THE TASK =>
Copy each line of the listing below where the word "senedetex" turns up.
Top of GIVEN DATA
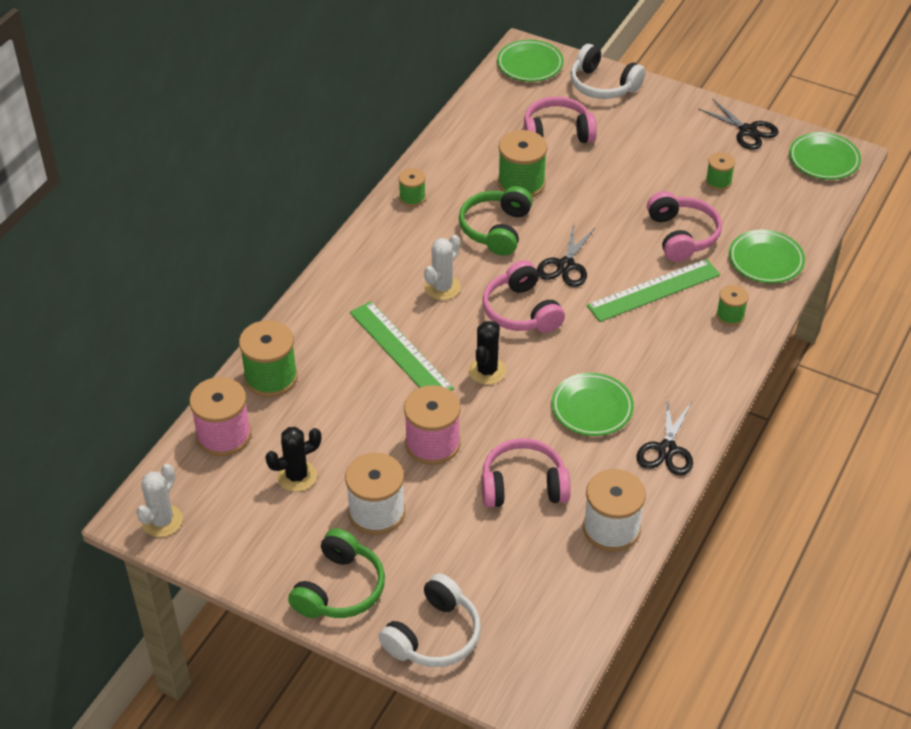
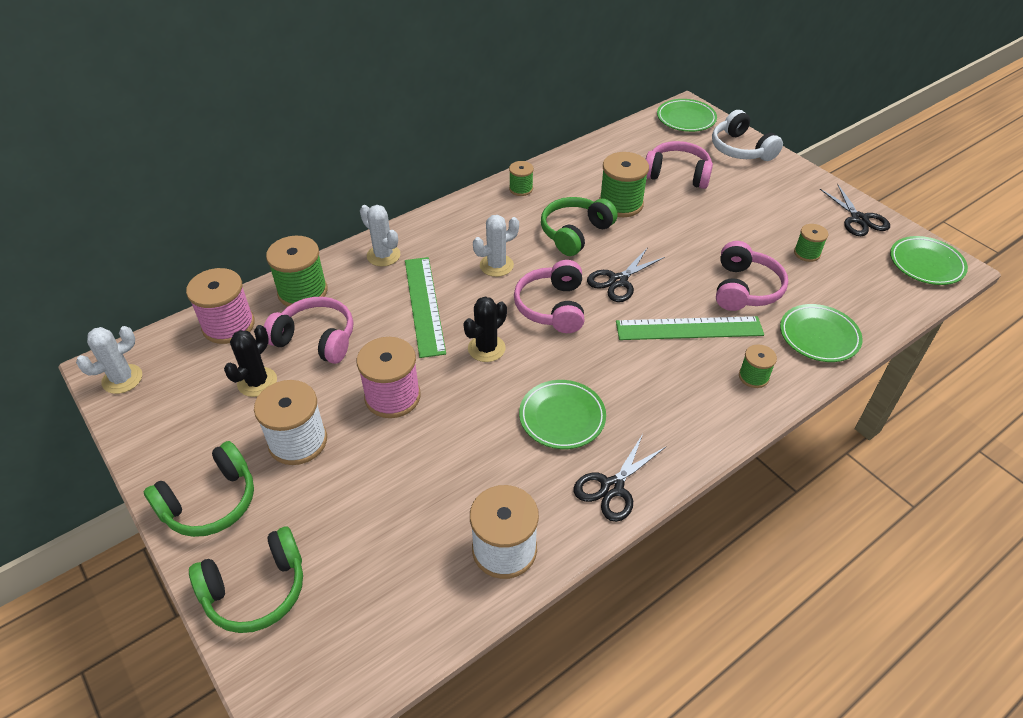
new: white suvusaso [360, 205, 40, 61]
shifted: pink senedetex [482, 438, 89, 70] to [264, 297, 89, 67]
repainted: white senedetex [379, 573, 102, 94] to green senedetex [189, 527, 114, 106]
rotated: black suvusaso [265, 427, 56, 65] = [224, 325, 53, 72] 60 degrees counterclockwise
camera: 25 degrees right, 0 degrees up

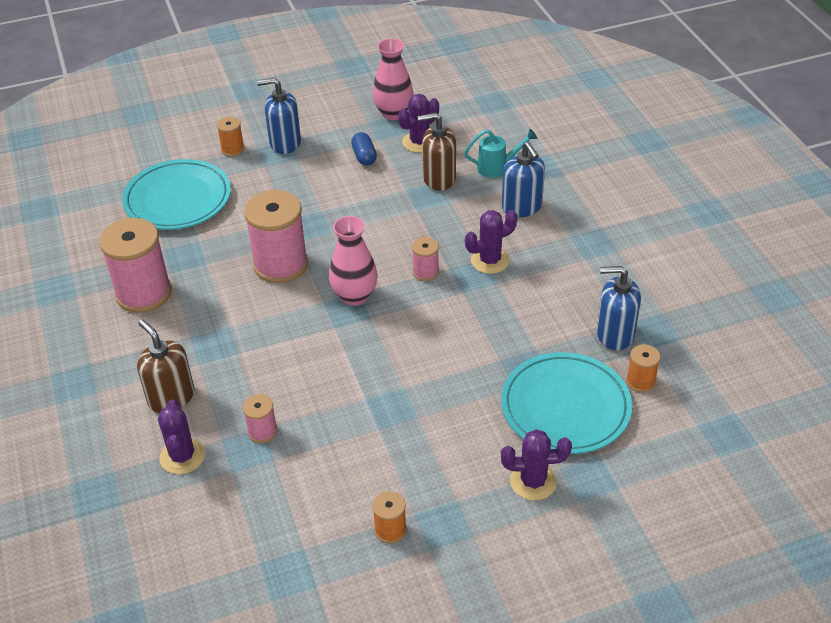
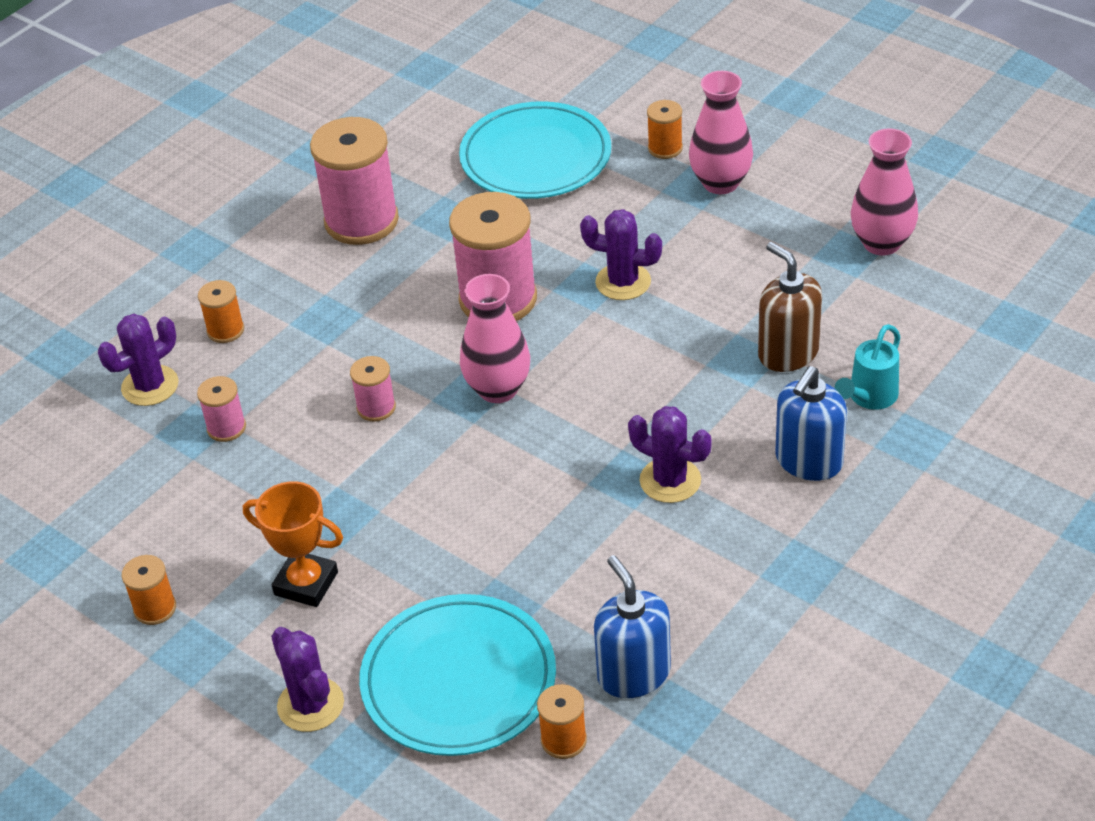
gone: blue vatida [351, 132, 26, 34]
new: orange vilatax [243, 481, 100, 126]
shifted: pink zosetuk [412, 237, 27, 44] to [350, 356, 46, 66]; purple suvusaso [398, 94, 41, 59] to [580, 209, 82, 91]
swapped: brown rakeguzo [137, 319, 58, 94] to orange zosetuk [198, 280, 46, 63]; blue rakeguzo [257, 77, 44, 77] to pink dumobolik [689, 71, 64, 123]
rotated: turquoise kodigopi [464, 129, 73, 49] = [834, 324, 66, 86] 75 degrees clockwise
camera: 60 degrees right, 0 degrees up

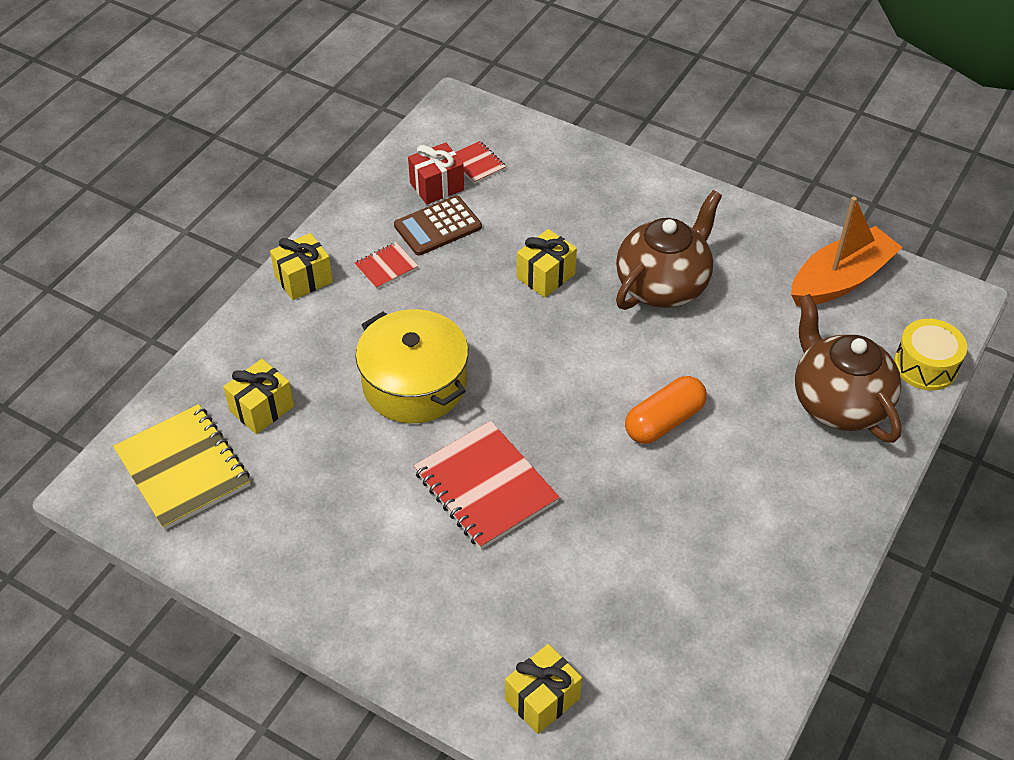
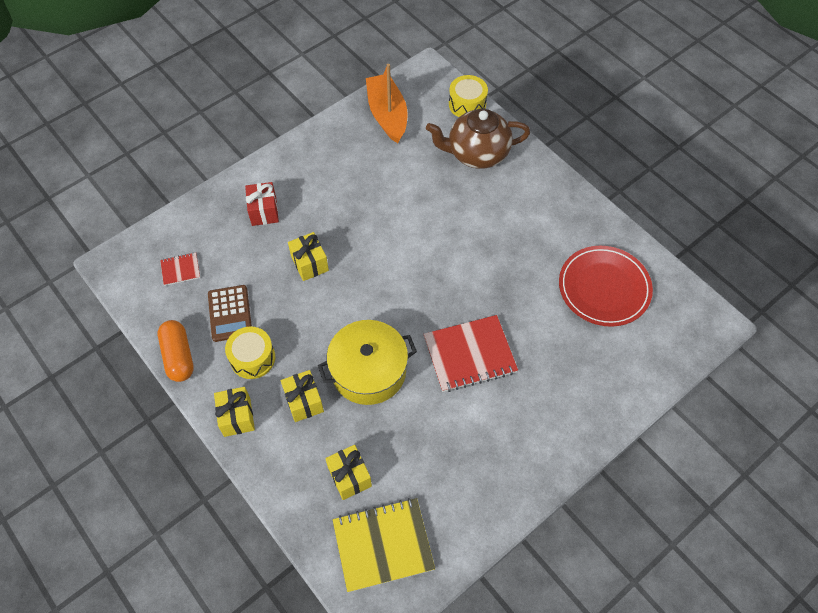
gone: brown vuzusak [616, 190, 106, 120]
new: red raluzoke [559, 246, 94, 81]
shifted: orange vatida [625, 376, 82, 68] to [158, 320, 36, 62]; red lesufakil [408, 143, 56, 61] to [245, 182, 34, 44]; yellow lesufakil [505, 644, 77, 90] to [281, 370, 43, 52]
swapped: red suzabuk [354, 242, 64, 47] to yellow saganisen [225, 326, 50, 53]
camera: 70 degrees left, 10 degrees up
Bottom of GIVEN DATA
RESPONSE BELOW =>
shifted: pink senedetex [482, 438, 89, 70] to [264, 297, 89, 67]
repainted: white senedetex [379, 573, 102, 94] to green senedetex [189, 527, 114, 106]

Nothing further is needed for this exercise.